Exercise description: After finding the line with "tan brick A4 level 1 -> tan brick C4 level 1" in the entries below, retype exactly each line from there through the line with "black brick D4:E4", including that final line.

Data supplied:
Content starts
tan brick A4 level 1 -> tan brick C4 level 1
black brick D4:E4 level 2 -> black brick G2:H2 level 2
Content ends
Content starts
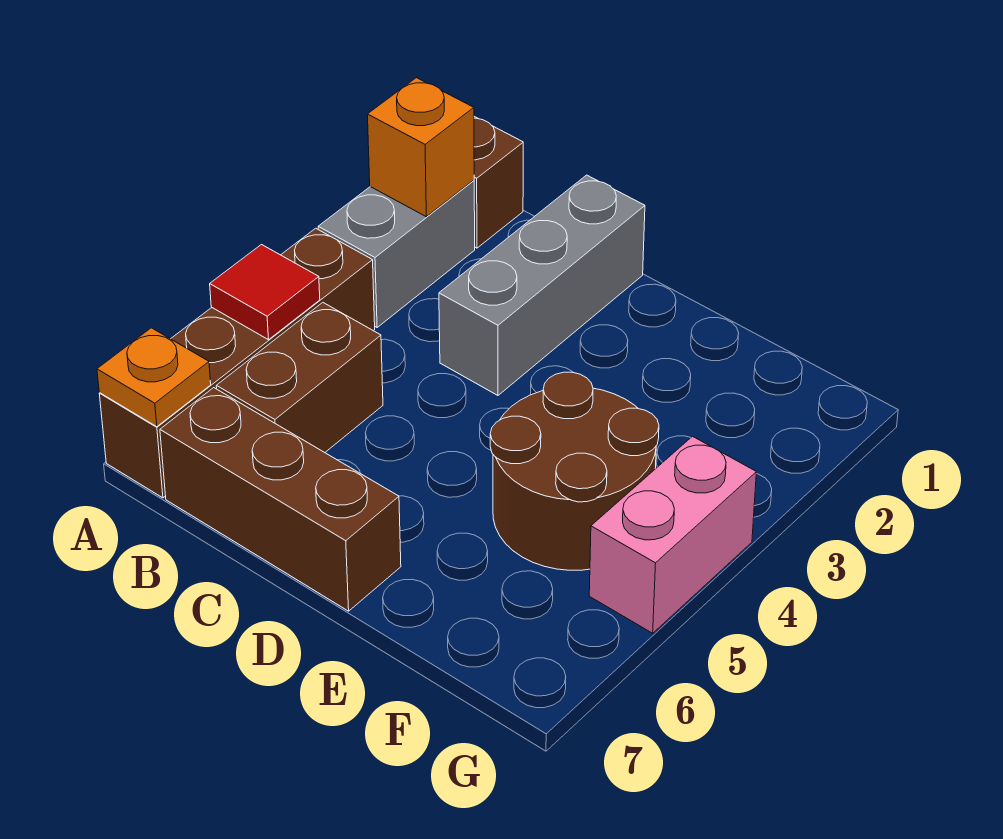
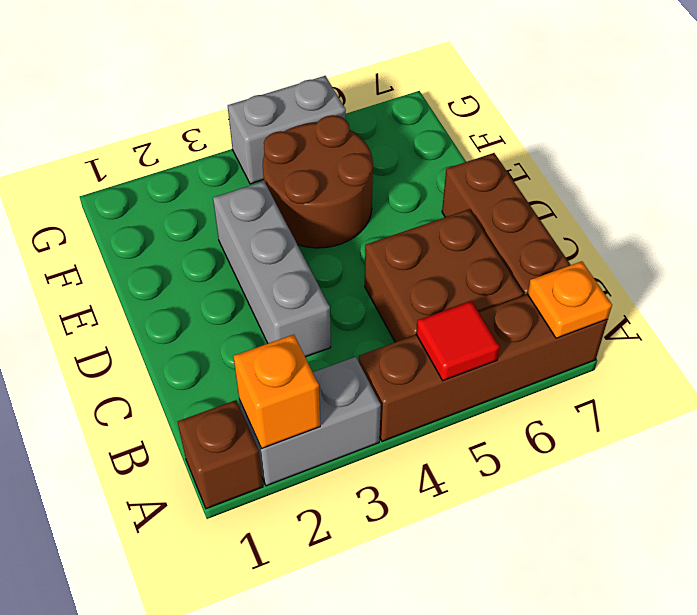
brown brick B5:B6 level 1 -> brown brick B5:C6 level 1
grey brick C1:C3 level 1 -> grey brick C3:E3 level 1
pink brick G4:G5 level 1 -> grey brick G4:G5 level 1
Content ends
Answer to the exercise:
tan brick A4 level 1 -> tan brick C4 level 1
black brick D4:E4 level 2 -> black brick G2:H2 level 2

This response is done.